# TASK INSTRUCTIONS:
Using the records below, find every line that includes "teapot" and copy it.
─── DATASET RECORDS
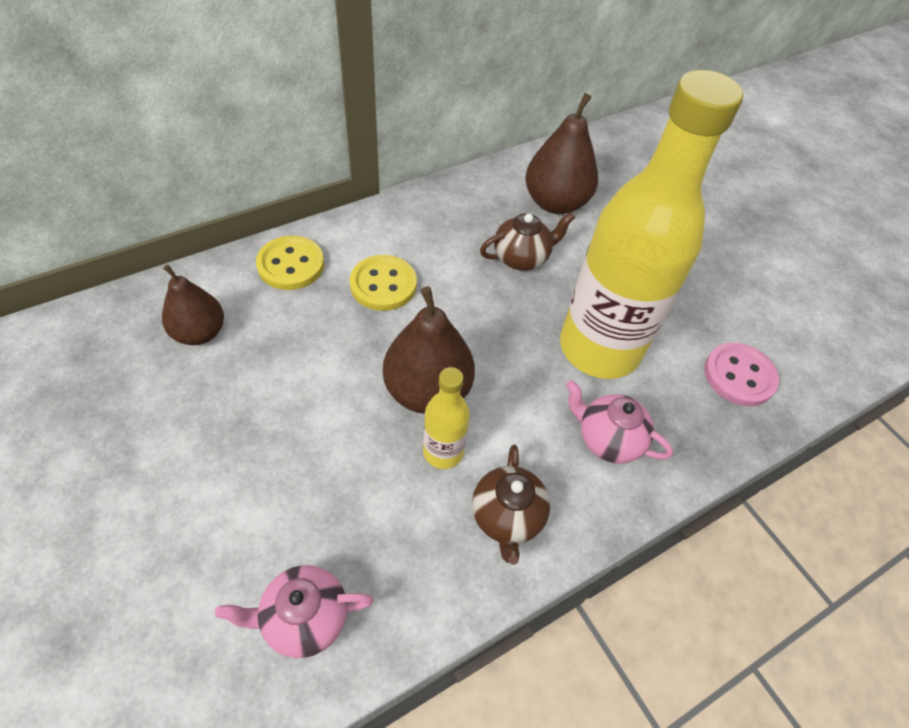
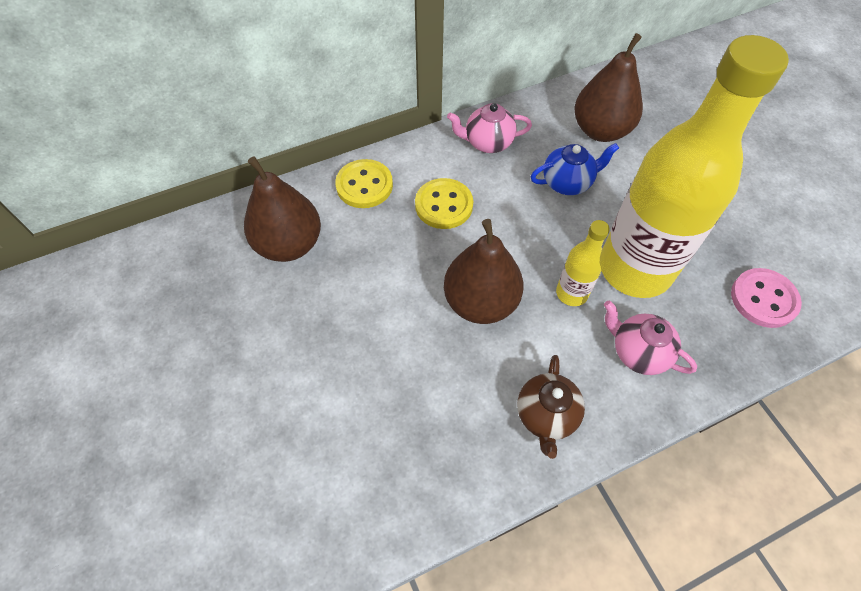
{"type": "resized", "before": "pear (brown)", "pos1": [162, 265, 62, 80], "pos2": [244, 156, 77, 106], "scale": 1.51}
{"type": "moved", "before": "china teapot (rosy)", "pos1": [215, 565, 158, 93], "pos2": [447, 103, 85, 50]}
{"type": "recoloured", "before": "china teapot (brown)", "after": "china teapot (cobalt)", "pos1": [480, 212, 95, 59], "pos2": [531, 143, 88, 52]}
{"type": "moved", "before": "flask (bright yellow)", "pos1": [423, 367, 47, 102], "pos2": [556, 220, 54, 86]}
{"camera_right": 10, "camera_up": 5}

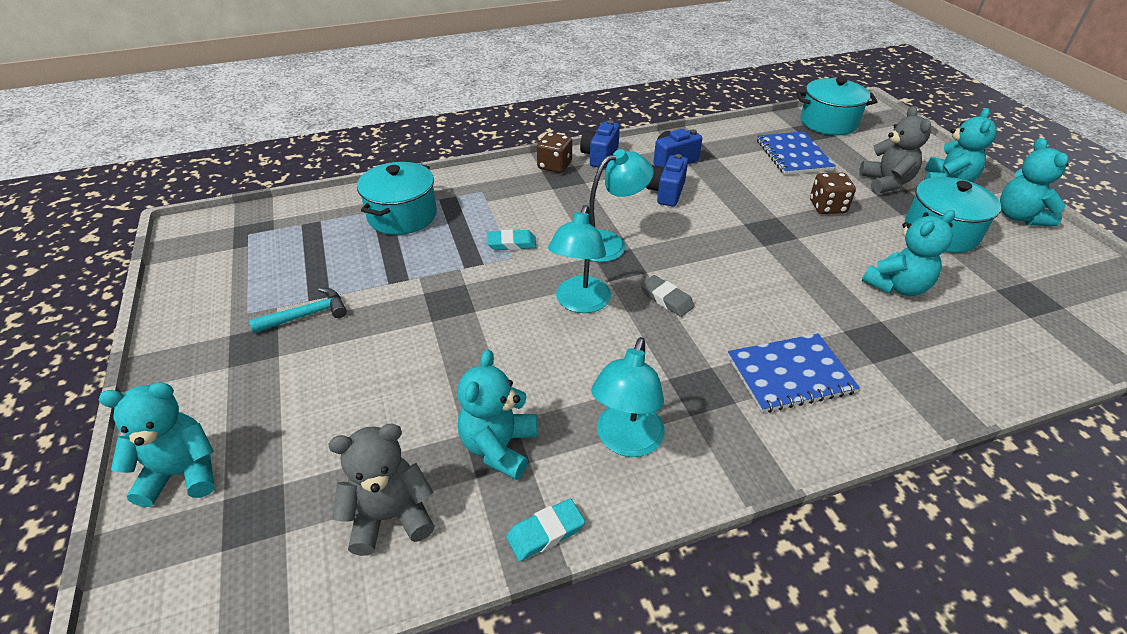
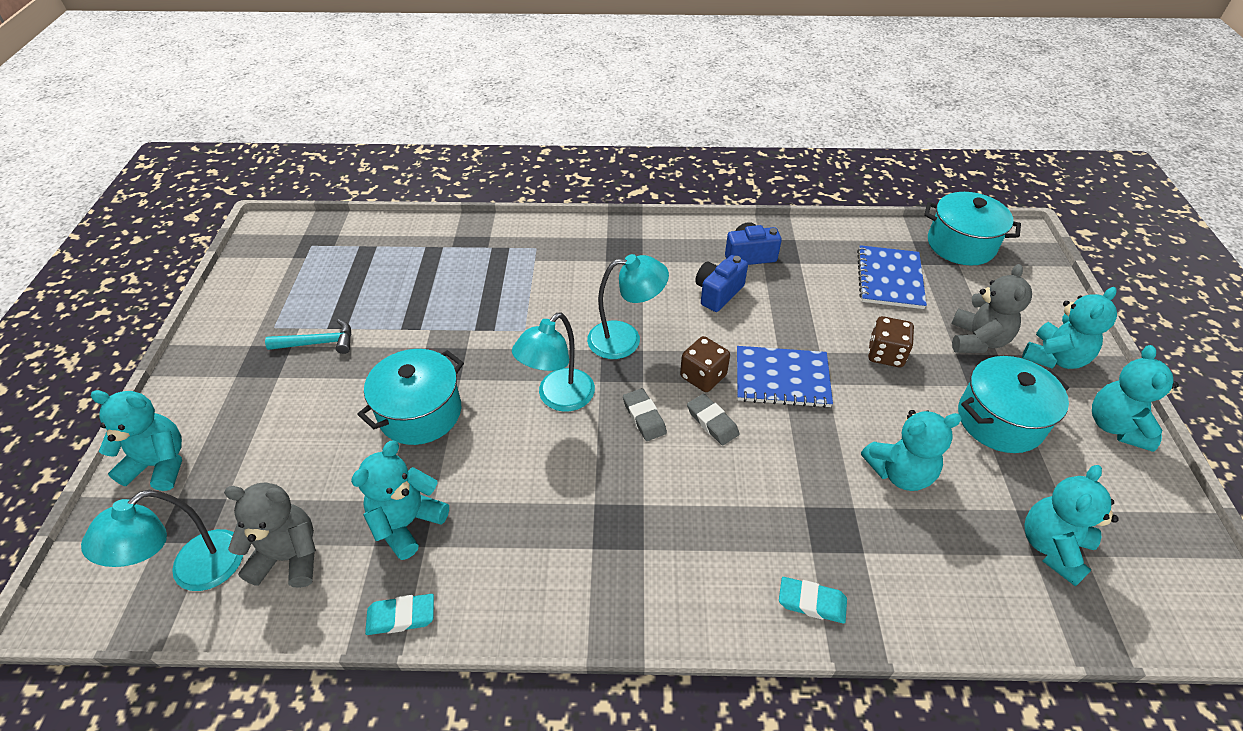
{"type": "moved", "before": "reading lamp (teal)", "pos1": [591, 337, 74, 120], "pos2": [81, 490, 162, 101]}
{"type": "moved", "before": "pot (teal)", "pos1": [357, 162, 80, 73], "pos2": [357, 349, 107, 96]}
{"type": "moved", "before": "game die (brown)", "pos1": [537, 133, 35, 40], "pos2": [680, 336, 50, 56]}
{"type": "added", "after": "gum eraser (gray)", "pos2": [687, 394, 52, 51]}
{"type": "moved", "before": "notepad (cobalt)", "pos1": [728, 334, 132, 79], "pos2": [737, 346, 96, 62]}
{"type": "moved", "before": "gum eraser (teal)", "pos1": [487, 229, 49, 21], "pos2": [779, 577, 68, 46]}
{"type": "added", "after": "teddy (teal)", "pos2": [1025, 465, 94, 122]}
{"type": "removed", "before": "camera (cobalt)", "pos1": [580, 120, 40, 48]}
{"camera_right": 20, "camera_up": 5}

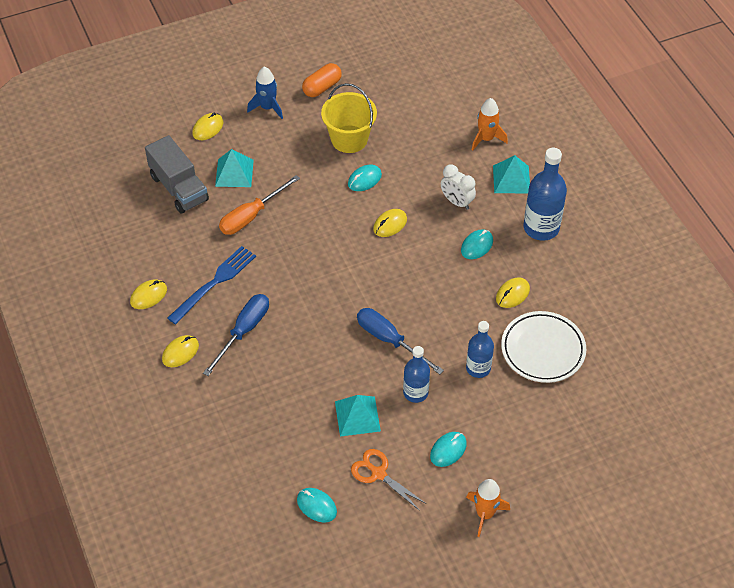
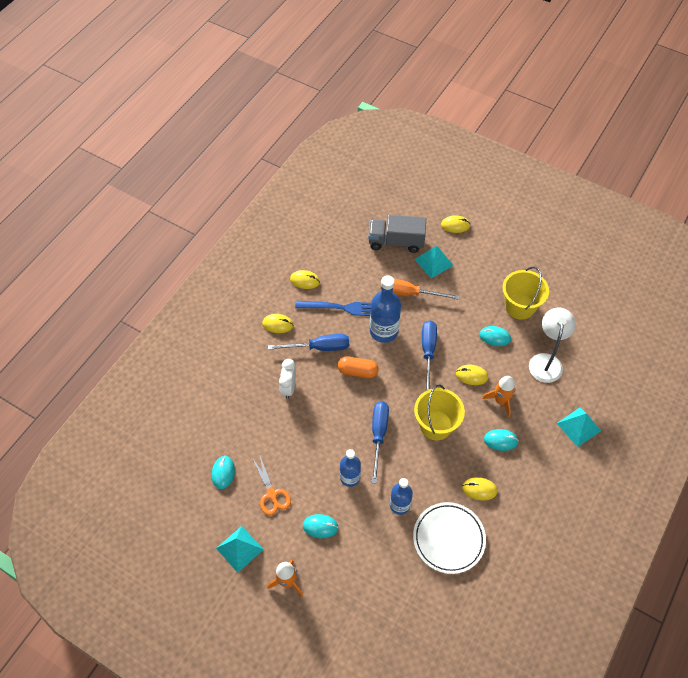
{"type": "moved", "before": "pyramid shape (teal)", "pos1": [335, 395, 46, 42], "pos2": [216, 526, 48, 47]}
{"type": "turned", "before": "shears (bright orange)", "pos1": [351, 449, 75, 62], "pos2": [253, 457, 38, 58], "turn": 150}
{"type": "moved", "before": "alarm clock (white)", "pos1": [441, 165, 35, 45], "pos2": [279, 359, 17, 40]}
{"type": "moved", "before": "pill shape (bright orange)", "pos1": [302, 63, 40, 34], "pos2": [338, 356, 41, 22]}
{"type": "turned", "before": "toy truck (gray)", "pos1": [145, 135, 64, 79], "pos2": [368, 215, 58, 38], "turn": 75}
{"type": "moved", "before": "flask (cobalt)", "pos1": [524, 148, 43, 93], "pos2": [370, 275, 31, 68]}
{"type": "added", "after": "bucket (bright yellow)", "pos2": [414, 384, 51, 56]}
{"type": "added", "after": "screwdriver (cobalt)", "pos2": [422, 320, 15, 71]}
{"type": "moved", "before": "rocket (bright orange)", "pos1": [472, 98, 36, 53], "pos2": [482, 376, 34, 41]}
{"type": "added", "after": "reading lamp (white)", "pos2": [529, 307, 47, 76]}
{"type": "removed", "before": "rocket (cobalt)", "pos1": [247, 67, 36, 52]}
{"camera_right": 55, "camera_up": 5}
──────
# EXPECTED OUTPUT:
{"type": "moved", "before": "china teapot (rosy)", "pos1": [215, 565, 158, 93], "pos2": [447, 103, 85, 50]}
{"type": "recoloured", "before": "china teapot (brown)", "after": "china teapot (cobalt)", "pos1": [480, 212, 95, 59], "pos2": [531, 143, 88, 52]}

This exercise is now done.